• **Task to complete**
Filter this listing down to the lines that contain the word "szary", and copy them.

• **Information shown**

═══

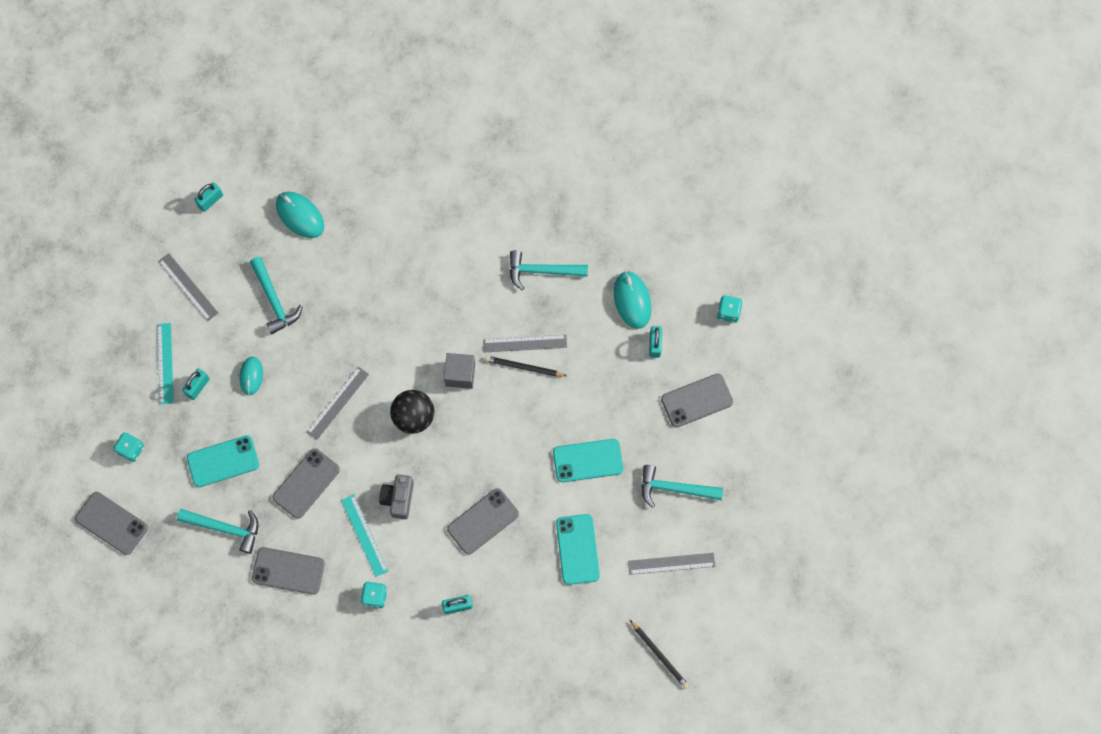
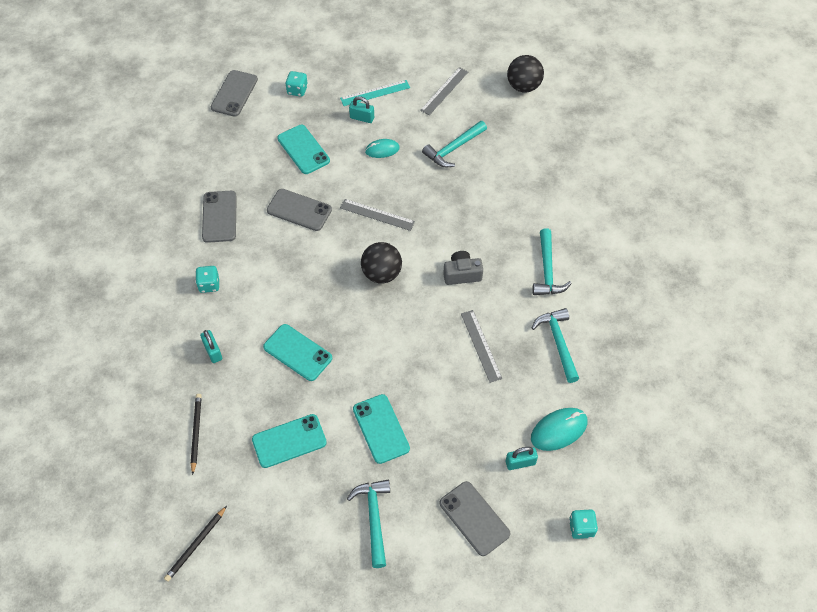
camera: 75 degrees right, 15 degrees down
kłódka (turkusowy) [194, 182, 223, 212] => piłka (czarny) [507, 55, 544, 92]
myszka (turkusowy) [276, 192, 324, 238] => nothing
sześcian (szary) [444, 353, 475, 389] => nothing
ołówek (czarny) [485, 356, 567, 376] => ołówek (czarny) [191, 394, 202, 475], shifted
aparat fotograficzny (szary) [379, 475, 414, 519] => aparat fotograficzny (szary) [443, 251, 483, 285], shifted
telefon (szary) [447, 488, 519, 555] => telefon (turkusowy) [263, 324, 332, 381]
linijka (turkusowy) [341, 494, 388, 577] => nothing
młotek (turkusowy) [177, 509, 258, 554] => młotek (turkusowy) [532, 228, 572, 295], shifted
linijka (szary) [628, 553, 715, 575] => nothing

═══

• **Expected answer**
sześcian (szary) [444, 353, 475, 389] => nothing
aparat fotograficzny (szary) [379, 475, 414, 519] => aparat fotograficzny (szary) [443, 251, 483, 285], shifted
telefon (szary) [447, 488, 519, 555] => telefon (turkusowy) [263, 324, 332, 381]
linijka (szary) [628, 553, 715, 575] => nothing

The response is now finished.